STORED DATA START

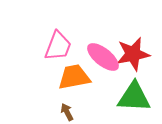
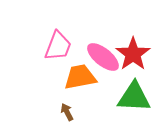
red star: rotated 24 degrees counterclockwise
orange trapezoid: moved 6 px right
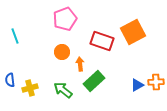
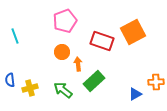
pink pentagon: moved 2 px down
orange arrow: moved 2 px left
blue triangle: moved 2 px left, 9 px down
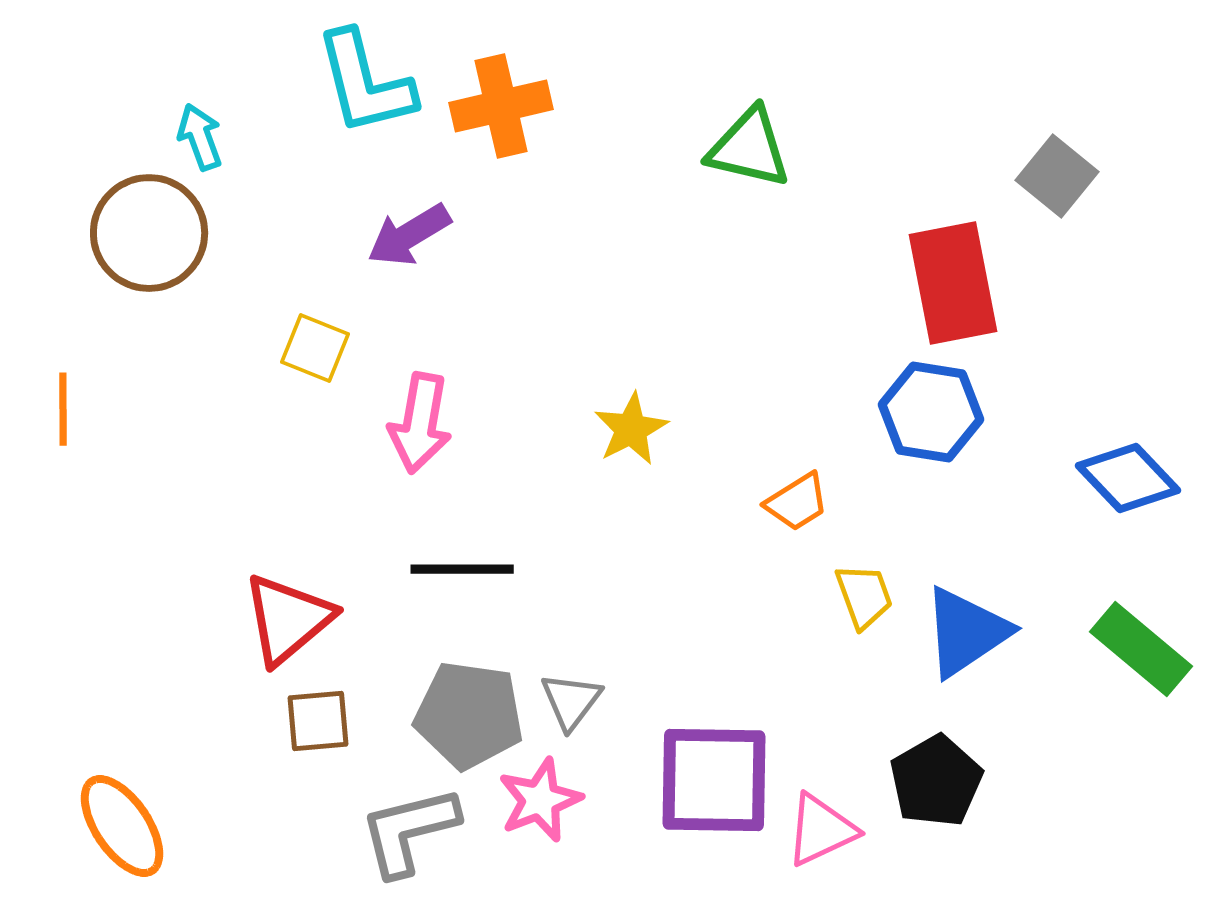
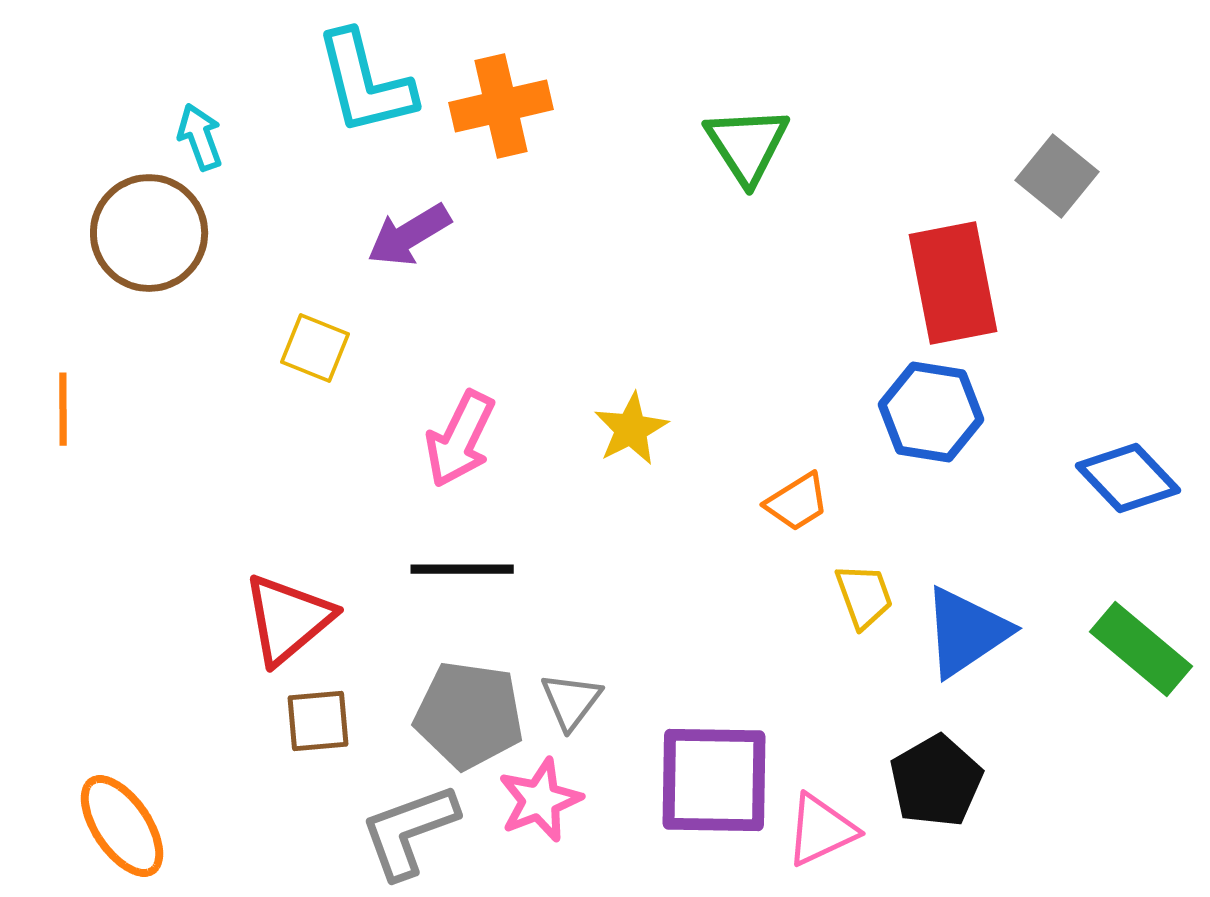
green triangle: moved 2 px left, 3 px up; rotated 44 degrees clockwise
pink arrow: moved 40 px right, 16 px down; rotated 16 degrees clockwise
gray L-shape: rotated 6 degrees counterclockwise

STORED DATA END

REQUIRED ACTION: Retype, without any picture, exactly the lines from the one with "orange arrow: moved 2 px left" through the end of the entries, inclusive.

EXPECTED OUTPUT:
orange arrow: moved 2 px left
blue triangle: moved 2 px left, 9 px down
green triangle: moved 2 px left, 3 px up; rotated 44 degrees clockwise
pink arrow: moved 40 px right, 16 px down; rotated 16 degrees clockwise
gray L-shape: rotated 6 degrees counterclockwise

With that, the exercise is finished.